TASK
All that should come back is the lines of the data below from the one containing "none -> blue plate I8 level 1" to the one containing "lime plate L5:M6", inclusive, exactly as they stand.

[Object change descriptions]
Start of Block

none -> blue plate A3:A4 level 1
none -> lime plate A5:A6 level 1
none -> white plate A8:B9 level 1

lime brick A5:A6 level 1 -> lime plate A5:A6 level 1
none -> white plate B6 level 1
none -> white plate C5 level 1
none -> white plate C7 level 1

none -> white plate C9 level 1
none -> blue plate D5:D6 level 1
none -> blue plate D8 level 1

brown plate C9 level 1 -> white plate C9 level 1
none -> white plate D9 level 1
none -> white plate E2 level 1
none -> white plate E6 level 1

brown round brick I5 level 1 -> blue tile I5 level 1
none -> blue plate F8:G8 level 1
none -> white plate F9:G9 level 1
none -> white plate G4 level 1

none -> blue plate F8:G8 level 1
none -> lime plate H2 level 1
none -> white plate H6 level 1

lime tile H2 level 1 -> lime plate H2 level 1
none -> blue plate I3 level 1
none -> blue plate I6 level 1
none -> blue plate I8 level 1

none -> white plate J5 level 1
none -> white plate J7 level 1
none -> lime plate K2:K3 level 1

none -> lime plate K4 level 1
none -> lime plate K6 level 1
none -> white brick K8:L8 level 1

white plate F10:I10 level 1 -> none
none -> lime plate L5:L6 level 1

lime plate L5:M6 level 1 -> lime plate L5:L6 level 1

End of Block
Start of Block

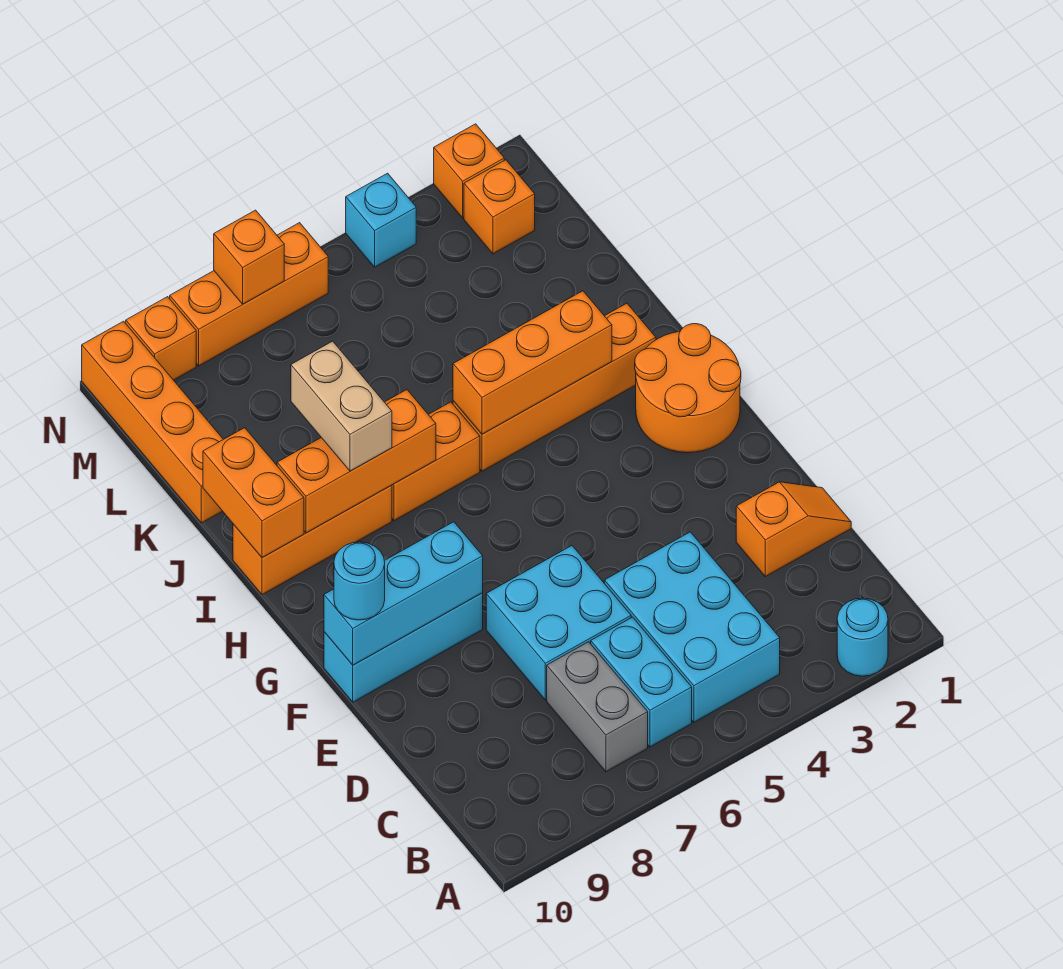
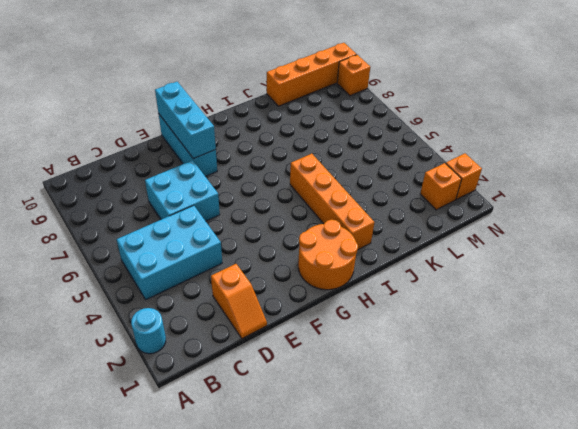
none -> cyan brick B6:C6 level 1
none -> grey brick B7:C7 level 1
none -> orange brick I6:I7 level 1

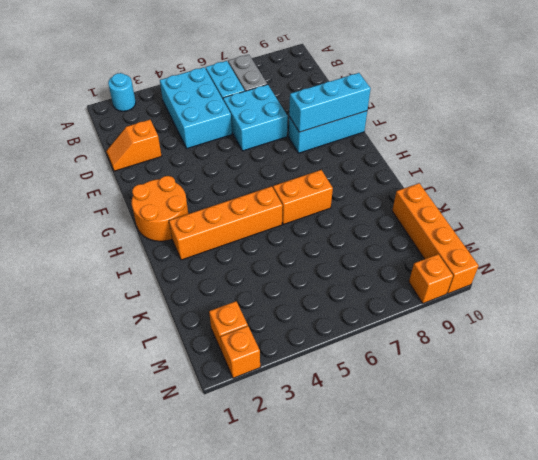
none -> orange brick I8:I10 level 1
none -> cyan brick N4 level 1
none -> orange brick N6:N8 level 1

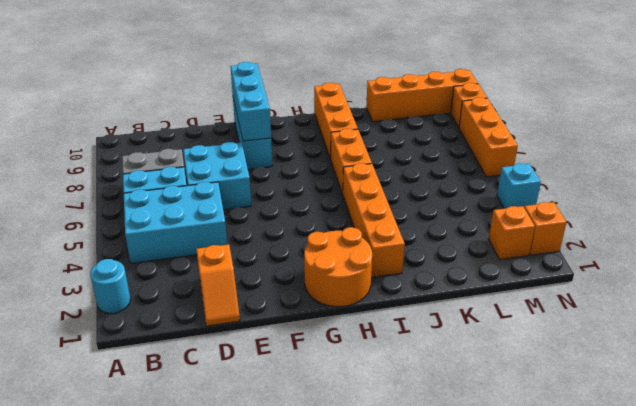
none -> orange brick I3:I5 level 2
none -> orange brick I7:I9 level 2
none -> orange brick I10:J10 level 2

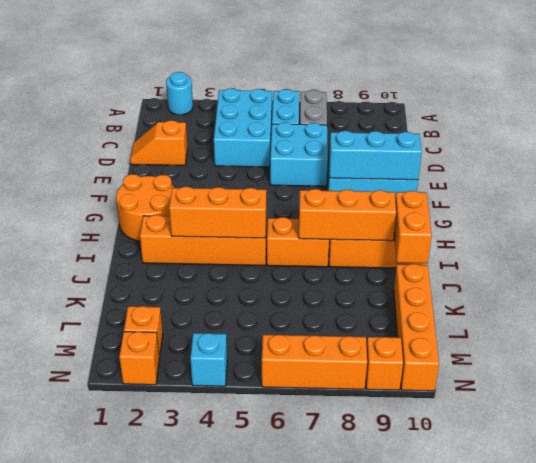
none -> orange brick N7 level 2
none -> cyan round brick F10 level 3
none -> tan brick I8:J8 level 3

End of Block
Start of Block

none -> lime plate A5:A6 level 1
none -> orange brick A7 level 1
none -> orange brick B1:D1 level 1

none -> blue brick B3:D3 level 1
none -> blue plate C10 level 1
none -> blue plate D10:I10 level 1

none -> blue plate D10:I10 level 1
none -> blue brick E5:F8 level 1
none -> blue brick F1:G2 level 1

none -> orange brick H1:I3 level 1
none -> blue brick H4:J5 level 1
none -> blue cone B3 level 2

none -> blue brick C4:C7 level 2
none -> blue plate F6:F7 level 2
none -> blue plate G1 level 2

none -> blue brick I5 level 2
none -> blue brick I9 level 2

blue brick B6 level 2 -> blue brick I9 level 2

End of Block

SOLUTION TO THE EXERCISE
none -> blue plate I8 level 1

none -> white plate J5 level 1
none -> white plate J7 level 1
none -> lime plate K2:K3 level 1

none -> lime plate K4 level 1
none -> lime plate K6 level 1
none -> white brick K8:L8 level 1

white plate F10:I10 level 1 -> none
none -> lime plate L5:L6 level 1

lime plate L5:M6 level 1 -> lime plate L5:L6 level 1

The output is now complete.